*TASK TO COMPLETE*
Only the lines from the top of the material through the line containing "building: [184,204,213,239] ->" should be restated, each one exactly.

_ _ _

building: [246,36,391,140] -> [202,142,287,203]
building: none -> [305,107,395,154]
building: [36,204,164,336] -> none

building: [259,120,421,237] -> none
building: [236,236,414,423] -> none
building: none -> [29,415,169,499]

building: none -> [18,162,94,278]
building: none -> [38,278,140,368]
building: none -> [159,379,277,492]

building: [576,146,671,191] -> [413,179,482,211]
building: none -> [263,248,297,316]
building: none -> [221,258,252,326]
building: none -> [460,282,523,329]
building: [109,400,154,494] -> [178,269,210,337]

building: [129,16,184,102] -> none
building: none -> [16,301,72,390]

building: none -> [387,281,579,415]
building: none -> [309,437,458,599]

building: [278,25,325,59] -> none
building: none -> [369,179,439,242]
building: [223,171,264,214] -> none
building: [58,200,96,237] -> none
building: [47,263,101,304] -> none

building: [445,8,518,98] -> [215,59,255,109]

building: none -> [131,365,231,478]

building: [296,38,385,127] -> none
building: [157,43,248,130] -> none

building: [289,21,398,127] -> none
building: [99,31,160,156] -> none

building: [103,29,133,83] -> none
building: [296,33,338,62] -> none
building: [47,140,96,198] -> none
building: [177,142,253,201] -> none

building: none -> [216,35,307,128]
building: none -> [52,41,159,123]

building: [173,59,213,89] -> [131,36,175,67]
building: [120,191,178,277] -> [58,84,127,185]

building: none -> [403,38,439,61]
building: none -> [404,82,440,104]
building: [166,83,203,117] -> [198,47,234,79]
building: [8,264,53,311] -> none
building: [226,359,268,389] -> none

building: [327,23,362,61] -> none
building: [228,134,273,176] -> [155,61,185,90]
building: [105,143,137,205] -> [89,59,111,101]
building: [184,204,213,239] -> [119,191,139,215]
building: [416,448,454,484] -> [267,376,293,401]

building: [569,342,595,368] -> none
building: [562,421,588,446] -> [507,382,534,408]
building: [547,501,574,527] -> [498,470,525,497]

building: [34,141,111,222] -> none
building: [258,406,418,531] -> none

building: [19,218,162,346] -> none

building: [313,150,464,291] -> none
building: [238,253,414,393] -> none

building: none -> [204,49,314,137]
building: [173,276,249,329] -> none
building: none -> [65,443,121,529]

_ _ _

*EXPECTED ANSWER*
building: [246,36,391,140] -> [202,142,287,203]
building: none -> [305,107,395,154]
building: [36,204,164,336] -> none

building: [259,120,421,237] -> none
building: [236,236,414,423] -> none
building: none -> [29,415,169,499]

building: none -> [18,162,94,278]
building: none -> [38,278,140,368]
building: none -> [159,379,277,492]

building: [576,146,671,191] -> [413,179,482,211]
building: none -> [263,248,297,316]
building: none -> [221,258,252,326]
building: none -> [460,282,523,329]
building: [109,400,154,494] -> [178,269,210,337]

building: [129,16,184,102] -> none
building: none -> [16,301,72,390]

building: none -> [387,281,579,415]
building: none -> [309,437,458,599]

building: [278,25,325,59] -> none
building: none -> [369,179,439,242]
building: [223,171,264,214] -> none
building: [58,200,96,237] -> none
building: [47,263,101,304] -> none

building: [445,8,518,98] -> [215,59,255,109]

building: none -> [131,365,231,478]

building: [296,38,385,127] -> none
building: [157,43,248,130] -> none

building: [289,21,398,127] -> none
building: [99,31,160,156] -> none

building: [103,29,133,83] -> none
building: [296,33,338,62] -> none
building: [47,140,96,198] -> none
building: [177,142,253,201] -> none

building: none -> [216,35,307,128]
building: none -> [52,41,159,123]

building: [173,59,213,89] -> [131,36,175,67]
building: [120,191,178,277] -> [58,84,127,185]

building: none -> [403,38,439,61]
building: none -> [404,82,440,104]
building: [166,83,203,117] -> [198,47,234,79]
building: [8,264,53,311] -> none
building: [226,359,268,389] -> none

building: [327,23,362,61] -> none
building: [228,134,273,176] -> [155,61,185,90]
building: [105,143,137,205] -> [89,59,111,101]
building: [184,204,213,239] -> [119,191,139,215]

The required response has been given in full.